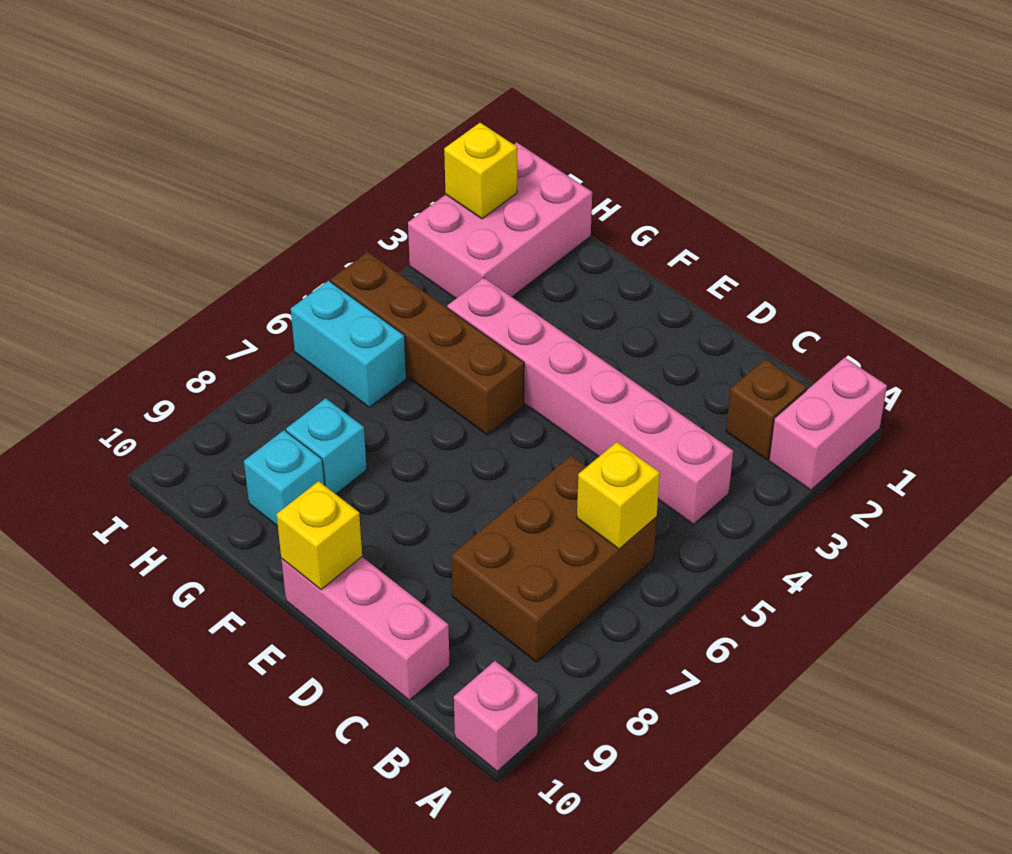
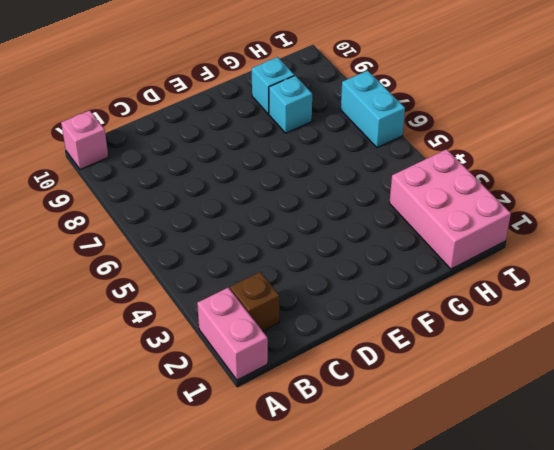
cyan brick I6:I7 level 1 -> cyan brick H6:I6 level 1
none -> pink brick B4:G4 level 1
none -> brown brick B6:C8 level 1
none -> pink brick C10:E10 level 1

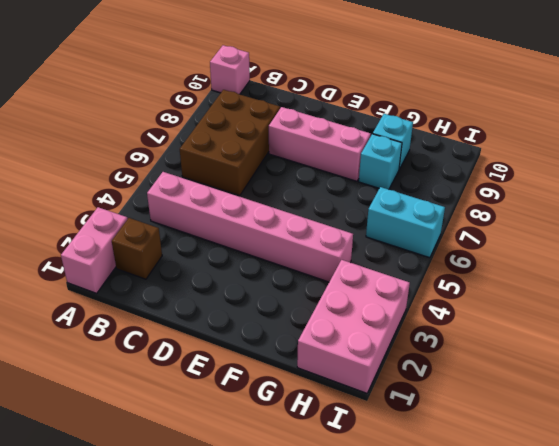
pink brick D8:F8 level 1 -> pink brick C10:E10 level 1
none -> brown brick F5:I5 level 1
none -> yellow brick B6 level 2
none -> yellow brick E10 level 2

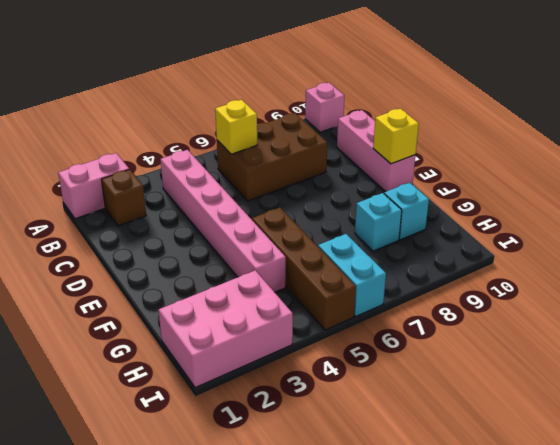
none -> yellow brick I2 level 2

+ + + + + + +

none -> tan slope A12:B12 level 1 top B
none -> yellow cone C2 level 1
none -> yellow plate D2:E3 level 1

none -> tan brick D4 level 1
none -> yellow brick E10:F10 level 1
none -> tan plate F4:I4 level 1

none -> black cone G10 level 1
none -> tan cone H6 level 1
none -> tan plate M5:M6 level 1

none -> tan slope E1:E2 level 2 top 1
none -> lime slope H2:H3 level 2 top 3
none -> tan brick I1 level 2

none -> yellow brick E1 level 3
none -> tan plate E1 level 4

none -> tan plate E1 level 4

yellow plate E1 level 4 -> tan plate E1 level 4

+ + + + + + +

(EXERCISE):
Exact duplication is required for the lines above, from the line that contains "none -> black cone G10 level 1" to the line that contains "yellow plate E1", inclusive; omit all others.

(COMPLETED EXERCISE):
none -> black cone G10 level 1
none -> tan cone H6 level 1
none -> tan plate M5:M6 level 1

none -> tan slope E1:E2 level 2 top 1
none -> lime slope H2:H3 level 2 top 3
none -> tan brick I1 level 2

none -> yellow brick E1 level 3
none -> tan plate E1 level 4

none -> tan plate E1 level 4

yellow plate E1 level 4 -> tan plate E1 level 4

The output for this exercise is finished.